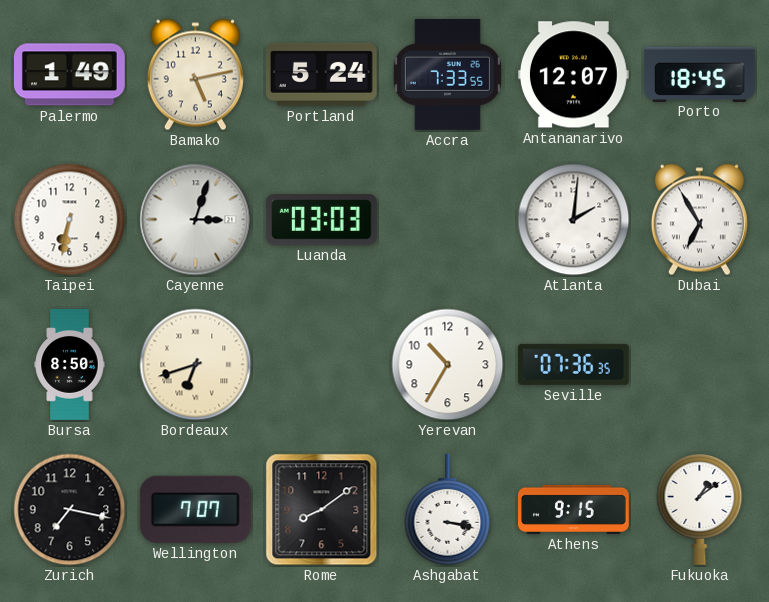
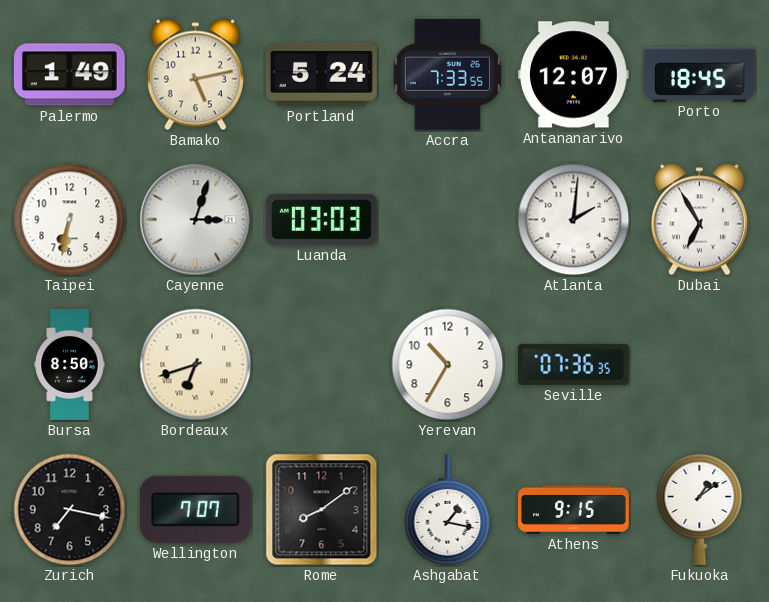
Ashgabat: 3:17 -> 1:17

——————————

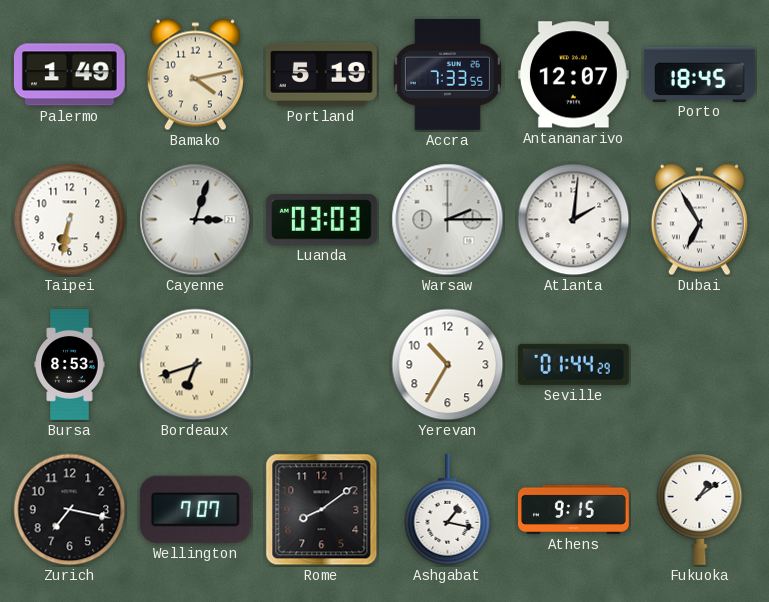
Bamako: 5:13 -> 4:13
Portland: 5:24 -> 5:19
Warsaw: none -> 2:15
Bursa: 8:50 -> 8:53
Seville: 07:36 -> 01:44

——————————

**Job**
Put into a Markdown table with columns headed Row and Line the records from the line containing "Bamako: 5:13 -> 4:13" through the line containing "Seville: 07:36 -> 01:44", both included, numbering each row and leaving out blank lines.

**Solution**
| Row | Line |
|---|---|
| 1 | Bamako: 5:13 -> 4:13 |
| 2 | Portland: 5:24 -> 5:19 |
| 3 | Warsaw: none -> 2:15 |
| 4 | Bursa: 8:50 -> 8:53 |
| 5 | Seville: 07:36 -> 01:44 |